• **Prompt**
Where the records below show a line containing "blue robot [525,400,592,489]", start copying; end with the line containing "turquoise plate [545,189,644,250]", and copy it too.

• **Entries supplied**
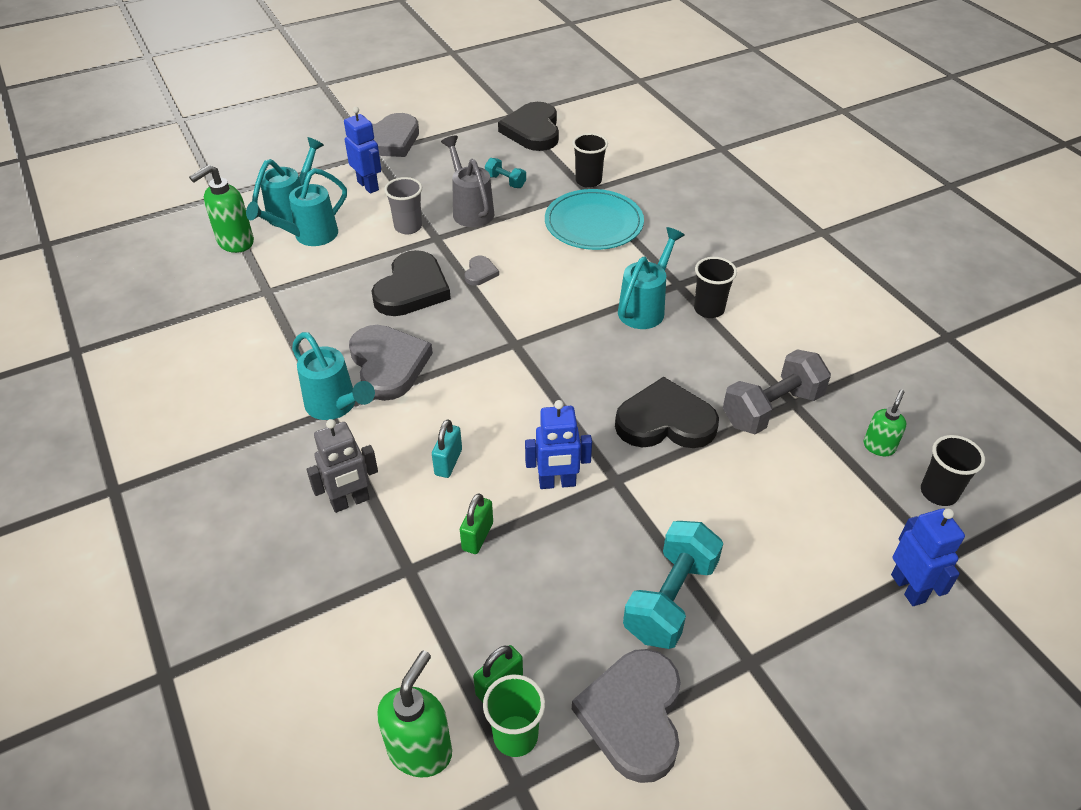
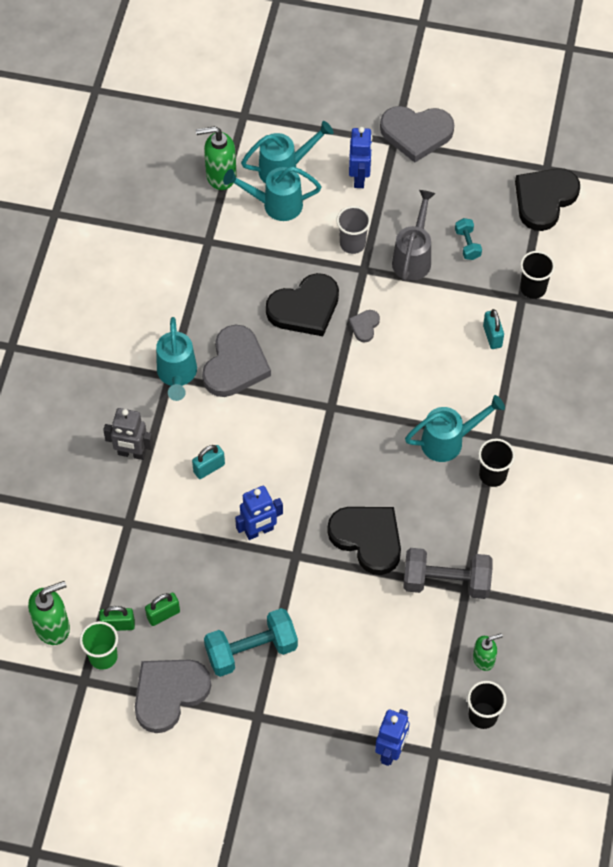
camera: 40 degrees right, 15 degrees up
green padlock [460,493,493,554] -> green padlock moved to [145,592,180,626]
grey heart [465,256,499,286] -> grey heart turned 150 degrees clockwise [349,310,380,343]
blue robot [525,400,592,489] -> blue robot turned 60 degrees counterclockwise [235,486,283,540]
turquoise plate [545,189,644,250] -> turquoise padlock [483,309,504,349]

---

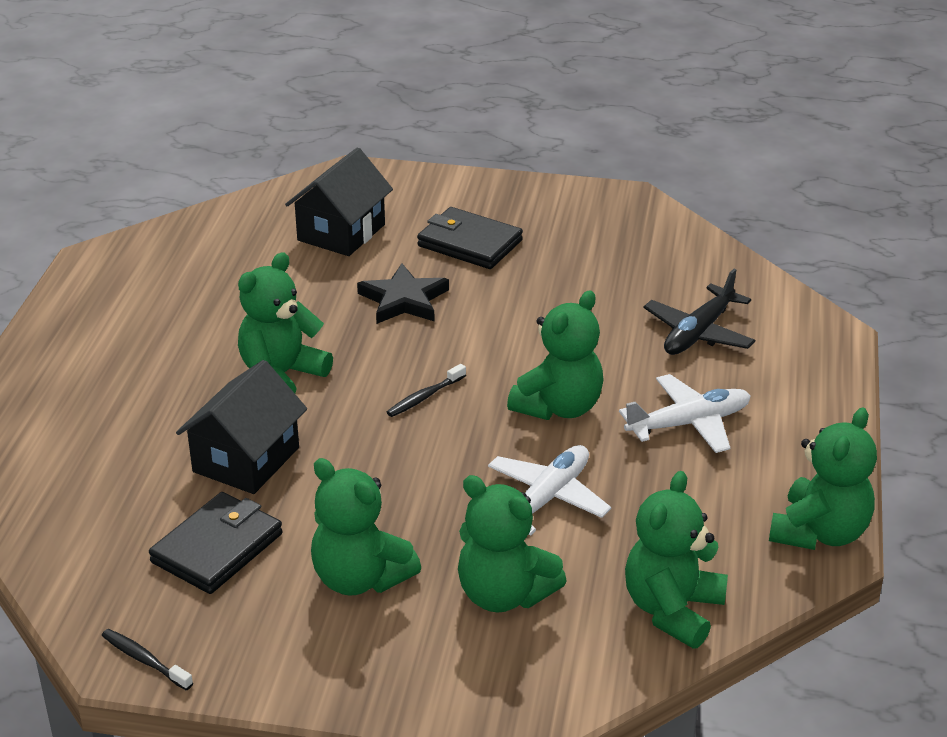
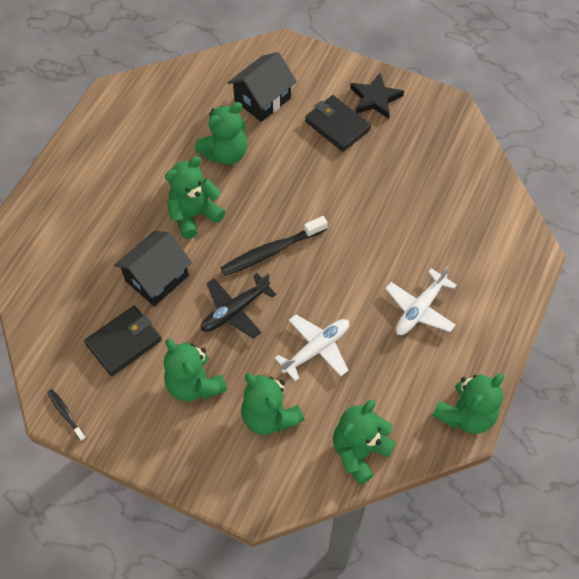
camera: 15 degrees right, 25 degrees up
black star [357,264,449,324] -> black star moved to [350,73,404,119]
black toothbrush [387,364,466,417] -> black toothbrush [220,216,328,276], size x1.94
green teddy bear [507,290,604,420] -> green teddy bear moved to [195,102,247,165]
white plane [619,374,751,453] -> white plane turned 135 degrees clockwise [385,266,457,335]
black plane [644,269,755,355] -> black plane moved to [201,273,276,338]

• **Task output**
blue robot [525,400,592,489] -> blue robot turned 60 degrees counterclockwise [235,486,283,540]
turquoise plate [545,189,644,250] -> turquoise padlock [483,309,504,349]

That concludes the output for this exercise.